→ Records for the task
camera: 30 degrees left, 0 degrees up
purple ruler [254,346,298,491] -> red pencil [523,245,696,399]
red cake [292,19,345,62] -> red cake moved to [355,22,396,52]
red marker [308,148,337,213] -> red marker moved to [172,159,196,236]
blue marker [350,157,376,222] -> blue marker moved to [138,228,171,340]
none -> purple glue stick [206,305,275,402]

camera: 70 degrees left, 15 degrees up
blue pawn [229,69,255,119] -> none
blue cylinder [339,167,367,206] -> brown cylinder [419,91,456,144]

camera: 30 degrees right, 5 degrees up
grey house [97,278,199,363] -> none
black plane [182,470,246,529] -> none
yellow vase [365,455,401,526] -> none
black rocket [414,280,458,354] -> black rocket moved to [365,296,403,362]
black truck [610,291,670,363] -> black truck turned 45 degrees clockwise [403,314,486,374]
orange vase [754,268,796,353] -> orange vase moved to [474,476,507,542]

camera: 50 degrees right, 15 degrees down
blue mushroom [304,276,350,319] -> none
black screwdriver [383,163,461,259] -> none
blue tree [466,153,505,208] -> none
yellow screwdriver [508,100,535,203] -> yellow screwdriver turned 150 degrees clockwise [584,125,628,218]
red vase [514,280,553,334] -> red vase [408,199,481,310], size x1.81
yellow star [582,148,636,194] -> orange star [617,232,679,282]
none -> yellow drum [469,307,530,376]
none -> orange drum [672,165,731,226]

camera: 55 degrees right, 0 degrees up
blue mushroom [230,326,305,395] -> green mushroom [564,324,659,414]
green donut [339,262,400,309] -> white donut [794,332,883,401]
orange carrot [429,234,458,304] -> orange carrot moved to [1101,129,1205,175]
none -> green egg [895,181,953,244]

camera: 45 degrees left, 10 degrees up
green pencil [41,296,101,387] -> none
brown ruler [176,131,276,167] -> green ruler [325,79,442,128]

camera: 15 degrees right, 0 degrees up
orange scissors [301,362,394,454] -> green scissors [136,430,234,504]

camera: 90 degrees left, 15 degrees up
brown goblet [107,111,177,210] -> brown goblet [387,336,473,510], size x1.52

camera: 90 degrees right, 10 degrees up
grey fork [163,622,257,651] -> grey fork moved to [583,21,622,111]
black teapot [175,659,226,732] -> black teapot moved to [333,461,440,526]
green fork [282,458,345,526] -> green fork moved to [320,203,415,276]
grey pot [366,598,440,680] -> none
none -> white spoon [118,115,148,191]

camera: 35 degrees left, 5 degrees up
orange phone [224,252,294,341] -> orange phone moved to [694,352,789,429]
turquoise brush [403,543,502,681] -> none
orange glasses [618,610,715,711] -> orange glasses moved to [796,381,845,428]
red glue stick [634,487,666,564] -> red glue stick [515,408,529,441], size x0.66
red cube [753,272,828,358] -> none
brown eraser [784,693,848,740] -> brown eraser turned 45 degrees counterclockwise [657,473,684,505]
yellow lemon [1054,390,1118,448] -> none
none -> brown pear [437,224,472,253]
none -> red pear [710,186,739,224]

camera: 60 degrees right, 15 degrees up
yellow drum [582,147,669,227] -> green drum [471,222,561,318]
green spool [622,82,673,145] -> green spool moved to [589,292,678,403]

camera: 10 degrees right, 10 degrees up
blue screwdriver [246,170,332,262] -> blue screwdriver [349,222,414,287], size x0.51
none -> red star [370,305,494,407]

→ Description of the task
The complete data is to be transcribed verbatim.

→ Expected answer
camera: 30 degrees left, 0 degrees up
purple ruler [254,346,298,491] -> red pencil [523,245,696,399]
red cake [292,19,345,62] -> red cake moved to [355,22,396,52]
red marker [308,148,337,213] -> red marker moved to [172,159,196,236]
blue marker [350,157,376,222] -> blue marker moved to [138,228,171,340]
none -> purple glue stick [206,305,275,402]

camera: 70 degrees left, 15 degrees up
blue pawn [229,69,255,119] -> none
blue cylinder [339,167,367,206] -> brown cylinder [419,91,456,144]

camera: 30 degrees right, 5 degrees up
grey house [97,278,199,363] -> none
black plane [182,470,246,529] -> none
yellow vase [365,455,401,526] -> none
black rocket [414,280,458,354] -> black rocket moved to [365,296,403,362]
black truck [610,291,670,363] -> black truck turned 45 degrees clockwise [403,314,486,374]
orange vase [754,268,796,353] -> orange vase moved to [474,476,507,542]

camera: 50 degrees right, 15 degrees down
blue mushroom [304,276,350,319] -> none
black screwdriver [383,163,461,259] -> none
blue tree [466,153,505,208] -> none
yellow screwdriver [508,100,535,203] -> yellow screwdriver turned 150 degrees clockwise [584,125,628,218]
red vase [514,280,553,334] -> red vase [408,199,481,310], size x1.81
yellow star [582,148,636,194] -> orange star [617,232,679,282]
none -> yellow drum [469,307,530,376]
none -> orange drum [672,165,731,226]

camera: 55 degrees right, 0 degrees up
blue mushroom [230,326,305,395] -> green mushroom [564,324,659,414]
green donut [339,262,400,309] -> white donut [794,332,883,401]
orange carrot [429,234,458,304] -> orange carrot moved to [1101,129,1205,175]
none -> green egg [895,181,953,244]

camera: 45 degrees left, 10 degrees up
green pencil [41,296,101,387] -> none
brown ruler [176,131,276,167] -> green ruler [325,79,442,128]

camera: 15 degrees right, 0 degrees up
orange scissors [301,362,394,454] -> green scissors [136,430,234,504]

camera: 90 degrees left, 15 degrees up
brown goblet [107,111,177,210] -> brown goblet [387,336,473,510], size x1.52

camera: 90 degrees right, 10 degrees up
grey fork [163,622,257,651] -> grey fork moved to [583,21,622,111]
black teapot [175,659,226,732] -> black teapot moved to [333,461,440,526]
green fork [282,458,345,526] -> green fork moved to [320,203,415,276]
grey pot [366,598,440,680] -> none
none -> white spoon [118,115,148,191]

camera: 35 degrees left, 5 degrees up
orange phone [224,252,294,341] -> orange phone moved to [694,352,789,429]
turquoise brush [403,543,502,681] -> none
orange glasses [618,610,715,711] -> orange glasses moved to [796,381,845,428]
red glue stick [634,487,666,564] -> red glue stick [515,408,529,441], size x0.66
red cube [753,272,828,358] -> none
brown eraser [784,693,848,740] -> brown eraser turned 45 degrees counterclockwise [657,473,684,505]
yellow lemon [1054,390,1118,448] -> none
none -> brown pear [437,224,472,253]
none -> red pear [710,186,739,224]

camera: 60 degrees right, 15 degrees up
yellow drum [582,147,669,227] -> green drum [471,222,561,318]
green spool [622,82,673,145] -> green spool moved to [589,292,678,403]

camera: 10 degrees right, 10 degrees up
blue screwdriver [246,170,332,262] -> blue screwdriver [349,222,414,287], size x0.51
none -> red star [370,305,494,407]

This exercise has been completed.